§ STATED EXERCISE:
Please pull out every line of the data that contains the word "Clarinette" and copy each one.

§ PROVIDED ENTRIES:
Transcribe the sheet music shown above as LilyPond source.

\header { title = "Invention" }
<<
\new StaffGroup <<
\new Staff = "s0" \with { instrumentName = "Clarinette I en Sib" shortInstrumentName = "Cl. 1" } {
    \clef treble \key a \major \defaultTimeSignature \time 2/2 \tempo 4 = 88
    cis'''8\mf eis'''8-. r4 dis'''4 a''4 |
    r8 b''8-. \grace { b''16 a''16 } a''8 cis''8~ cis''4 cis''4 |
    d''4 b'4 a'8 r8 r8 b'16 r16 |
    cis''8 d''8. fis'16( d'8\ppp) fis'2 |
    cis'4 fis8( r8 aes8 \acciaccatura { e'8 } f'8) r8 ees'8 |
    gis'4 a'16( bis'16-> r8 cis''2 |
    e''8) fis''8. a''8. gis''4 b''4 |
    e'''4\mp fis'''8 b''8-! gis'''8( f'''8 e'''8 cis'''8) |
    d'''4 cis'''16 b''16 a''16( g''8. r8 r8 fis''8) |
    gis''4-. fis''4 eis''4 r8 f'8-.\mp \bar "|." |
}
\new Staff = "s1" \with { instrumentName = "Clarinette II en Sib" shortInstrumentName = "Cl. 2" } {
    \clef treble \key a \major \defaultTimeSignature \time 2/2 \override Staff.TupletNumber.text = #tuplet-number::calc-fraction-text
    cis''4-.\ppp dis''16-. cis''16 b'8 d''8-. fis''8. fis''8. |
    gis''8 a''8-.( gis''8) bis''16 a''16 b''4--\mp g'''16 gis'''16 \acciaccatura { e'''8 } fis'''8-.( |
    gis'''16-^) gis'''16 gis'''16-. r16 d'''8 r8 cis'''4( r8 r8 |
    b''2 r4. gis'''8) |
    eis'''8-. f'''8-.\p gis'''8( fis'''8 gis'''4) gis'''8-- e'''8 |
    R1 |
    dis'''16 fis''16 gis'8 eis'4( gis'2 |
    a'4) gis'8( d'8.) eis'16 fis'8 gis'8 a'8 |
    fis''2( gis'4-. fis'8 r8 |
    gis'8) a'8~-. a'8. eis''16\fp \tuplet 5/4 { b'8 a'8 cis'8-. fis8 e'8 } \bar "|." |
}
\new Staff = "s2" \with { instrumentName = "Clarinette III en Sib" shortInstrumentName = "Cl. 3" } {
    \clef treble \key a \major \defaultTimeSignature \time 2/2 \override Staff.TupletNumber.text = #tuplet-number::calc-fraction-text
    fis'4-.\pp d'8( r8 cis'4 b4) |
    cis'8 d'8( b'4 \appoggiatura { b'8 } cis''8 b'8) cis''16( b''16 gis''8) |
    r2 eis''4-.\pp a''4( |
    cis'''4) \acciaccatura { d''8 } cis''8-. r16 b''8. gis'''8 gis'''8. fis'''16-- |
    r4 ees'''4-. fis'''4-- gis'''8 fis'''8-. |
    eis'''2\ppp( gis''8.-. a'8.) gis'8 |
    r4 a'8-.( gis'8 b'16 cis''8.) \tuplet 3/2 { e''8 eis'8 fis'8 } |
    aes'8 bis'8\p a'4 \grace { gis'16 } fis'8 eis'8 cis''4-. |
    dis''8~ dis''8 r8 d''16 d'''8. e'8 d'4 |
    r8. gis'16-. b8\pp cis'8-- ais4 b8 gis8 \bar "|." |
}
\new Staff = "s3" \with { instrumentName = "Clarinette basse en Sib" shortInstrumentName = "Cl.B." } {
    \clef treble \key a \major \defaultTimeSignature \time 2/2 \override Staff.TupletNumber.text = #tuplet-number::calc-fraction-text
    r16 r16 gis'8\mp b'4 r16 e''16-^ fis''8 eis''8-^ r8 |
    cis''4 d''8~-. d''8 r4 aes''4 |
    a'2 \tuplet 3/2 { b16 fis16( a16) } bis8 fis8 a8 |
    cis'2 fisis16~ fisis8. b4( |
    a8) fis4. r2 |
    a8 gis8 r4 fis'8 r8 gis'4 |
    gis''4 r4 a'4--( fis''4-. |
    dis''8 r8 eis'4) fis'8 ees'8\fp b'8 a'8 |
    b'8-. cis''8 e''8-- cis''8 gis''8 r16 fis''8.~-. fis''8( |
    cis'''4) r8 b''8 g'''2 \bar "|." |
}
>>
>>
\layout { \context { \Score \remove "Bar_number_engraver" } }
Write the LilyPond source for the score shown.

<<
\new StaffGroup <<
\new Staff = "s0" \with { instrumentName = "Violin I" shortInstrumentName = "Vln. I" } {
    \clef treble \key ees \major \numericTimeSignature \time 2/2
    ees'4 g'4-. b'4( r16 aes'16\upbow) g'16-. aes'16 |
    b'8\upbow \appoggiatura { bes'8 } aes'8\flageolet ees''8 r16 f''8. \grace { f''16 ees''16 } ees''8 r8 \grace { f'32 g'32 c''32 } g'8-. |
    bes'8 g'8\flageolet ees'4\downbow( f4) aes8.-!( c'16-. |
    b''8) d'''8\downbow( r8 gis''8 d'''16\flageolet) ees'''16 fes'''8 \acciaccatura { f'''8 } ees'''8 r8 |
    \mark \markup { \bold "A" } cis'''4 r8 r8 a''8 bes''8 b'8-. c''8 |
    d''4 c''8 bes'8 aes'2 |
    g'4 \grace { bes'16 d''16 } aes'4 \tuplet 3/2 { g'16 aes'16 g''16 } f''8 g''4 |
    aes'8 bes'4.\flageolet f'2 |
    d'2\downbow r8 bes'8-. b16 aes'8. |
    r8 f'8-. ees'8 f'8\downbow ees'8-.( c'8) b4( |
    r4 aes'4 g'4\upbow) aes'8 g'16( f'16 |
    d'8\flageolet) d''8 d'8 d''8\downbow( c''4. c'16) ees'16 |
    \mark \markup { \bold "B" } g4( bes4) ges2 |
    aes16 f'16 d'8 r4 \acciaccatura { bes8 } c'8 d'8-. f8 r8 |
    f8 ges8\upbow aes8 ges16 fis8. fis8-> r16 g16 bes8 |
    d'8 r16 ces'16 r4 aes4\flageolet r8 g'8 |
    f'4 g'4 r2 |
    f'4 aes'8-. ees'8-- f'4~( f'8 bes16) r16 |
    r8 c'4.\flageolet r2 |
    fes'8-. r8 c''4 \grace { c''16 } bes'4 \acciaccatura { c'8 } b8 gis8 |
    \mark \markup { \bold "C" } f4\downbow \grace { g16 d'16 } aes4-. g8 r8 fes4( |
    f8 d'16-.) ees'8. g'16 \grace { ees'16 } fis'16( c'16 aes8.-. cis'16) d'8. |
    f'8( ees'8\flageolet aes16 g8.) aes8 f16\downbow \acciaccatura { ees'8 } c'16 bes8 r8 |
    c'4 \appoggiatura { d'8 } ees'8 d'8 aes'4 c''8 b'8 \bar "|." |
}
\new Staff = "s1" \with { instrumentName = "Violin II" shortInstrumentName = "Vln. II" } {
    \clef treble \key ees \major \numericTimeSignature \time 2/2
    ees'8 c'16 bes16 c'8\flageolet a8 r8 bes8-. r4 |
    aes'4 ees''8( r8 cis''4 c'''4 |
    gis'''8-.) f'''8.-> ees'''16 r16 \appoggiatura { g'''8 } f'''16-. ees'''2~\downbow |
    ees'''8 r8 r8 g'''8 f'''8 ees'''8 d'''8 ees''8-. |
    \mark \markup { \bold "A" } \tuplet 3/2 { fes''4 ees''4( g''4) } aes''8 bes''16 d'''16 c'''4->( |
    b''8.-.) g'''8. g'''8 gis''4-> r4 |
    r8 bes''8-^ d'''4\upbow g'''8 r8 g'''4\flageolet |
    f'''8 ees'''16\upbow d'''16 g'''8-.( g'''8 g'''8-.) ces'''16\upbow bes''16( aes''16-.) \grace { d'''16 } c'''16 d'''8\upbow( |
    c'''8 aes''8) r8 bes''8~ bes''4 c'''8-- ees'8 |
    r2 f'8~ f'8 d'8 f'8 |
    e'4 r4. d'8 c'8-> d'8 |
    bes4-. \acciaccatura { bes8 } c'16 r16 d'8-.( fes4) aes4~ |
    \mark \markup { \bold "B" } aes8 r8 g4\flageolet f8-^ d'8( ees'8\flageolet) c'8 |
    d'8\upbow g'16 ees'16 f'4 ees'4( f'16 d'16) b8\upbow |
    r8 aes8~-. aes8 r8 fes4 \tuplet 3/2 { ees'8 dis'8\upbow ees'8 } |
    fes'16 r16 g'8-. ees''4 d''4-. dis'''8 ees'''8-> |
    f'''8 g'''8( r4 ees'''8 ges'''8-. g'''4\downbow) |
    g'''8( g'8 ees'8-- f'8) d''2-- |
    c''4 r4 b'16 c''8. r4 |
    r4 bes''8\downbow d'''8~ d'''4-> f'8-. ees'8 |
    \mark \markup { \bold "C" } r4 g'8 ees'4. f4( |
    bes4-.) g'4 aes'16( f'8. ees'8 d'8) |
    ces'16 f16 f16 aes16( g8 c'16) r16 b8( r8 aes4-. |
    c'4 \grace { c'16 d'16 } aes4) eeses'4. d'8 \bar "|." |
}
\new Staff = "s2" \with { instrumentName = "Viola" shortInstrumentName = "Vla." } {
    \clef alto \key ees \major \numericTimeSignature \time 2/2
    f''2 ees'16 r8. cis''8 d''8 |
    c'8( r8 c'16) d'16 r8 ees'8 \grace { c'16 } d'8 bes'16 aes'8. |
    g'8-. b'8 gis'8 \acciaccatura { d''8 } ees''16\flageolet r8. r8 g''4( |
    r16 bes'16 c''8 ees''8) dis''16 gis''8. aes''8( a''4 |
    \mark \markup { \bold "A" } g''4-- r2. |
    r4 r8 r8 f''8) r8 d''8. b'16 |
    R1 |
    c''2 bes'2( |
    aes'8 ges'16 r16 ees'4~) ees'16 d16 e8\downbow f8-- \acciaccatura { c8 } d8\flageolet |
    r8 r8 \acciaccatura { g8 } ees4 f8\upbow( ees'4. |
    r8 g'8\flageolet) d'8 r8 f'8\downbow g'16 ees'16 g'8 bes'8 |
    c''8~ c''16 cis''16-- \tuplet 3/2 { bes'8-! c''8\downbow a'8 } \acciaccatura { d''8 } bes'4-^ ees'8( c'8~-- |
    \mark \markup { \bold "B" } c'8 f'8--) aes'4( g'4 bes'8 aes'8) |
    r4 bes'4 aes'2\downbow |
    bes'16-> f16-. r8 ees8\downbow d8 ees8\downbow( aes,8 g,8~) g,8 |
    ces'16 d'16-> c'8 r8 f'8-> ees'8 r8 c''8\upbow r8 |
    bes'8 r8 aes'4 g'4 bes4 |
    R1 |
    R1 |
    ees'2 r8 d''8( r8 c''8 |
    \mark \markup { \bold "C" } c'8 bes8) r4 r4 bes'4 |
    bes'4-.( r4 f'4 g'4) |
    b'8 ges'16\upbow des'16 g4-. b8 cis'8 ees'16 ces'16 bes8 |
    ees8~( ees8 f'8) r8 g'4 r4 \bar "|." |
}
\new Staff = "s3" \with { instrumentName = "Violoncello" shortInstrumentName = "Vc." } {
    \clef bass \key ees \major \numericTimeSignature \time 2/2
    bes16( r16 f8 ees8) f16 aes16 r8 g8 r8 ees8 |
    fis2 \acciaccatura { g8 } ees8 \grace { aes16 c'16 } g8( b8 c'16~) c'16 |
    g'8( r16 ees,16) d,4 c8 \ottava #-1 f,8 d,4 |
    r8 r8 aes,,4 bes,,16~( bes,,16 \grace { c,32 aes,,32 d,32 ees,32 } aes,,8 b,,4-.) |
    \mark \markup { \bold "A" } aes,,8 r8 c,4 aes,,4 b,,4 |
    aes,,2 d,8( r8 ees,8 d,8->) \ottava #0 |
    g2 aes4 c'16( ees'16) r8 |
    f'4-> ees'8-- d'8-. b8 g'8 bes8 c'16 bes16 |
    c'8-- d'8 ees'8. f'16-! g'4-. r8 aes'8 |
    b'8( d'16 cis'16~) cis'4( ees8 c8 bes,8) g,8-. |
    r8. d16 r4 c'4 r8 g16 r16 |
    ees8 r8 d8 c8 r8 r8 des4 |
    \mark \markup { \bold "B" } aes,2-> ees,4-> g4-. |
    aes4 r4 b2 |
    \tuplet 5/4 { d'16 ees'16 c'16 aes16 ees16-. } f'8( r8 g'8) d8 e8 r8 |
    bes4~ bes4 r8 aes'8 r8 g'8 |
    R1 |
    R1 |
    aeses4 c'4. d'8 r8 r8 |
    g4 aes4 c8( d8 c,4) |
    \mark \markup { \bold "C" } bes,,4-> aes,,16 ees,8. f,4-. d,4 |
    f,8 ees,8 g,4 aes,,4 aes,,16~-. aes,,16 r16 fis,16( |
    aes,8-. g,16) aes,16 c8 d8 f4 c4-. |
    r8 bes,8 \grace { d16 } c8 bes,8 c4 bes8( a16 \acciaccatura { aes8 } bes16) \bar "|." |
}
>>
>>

§ ANSWER BELOW:
\new Staff = "s0" \with { instrumentName = "Clarinette I en Sib" shortInstrumentName = "Cl. 1" } {
\new Staff = "s1" \with { instrumentName = "Clarinette II en Sib" shortInstrumentName = "Cl. 2" } {
\new Staff = "s2" \with { instrumentName = "Clarinette III en Sib" shortInstrumentName = "Cl. 3" } {
\new Staff = "s3" \with { instrumentName = "Clarinette basse en Sib" shortInstrumentName = "Cl.B." } {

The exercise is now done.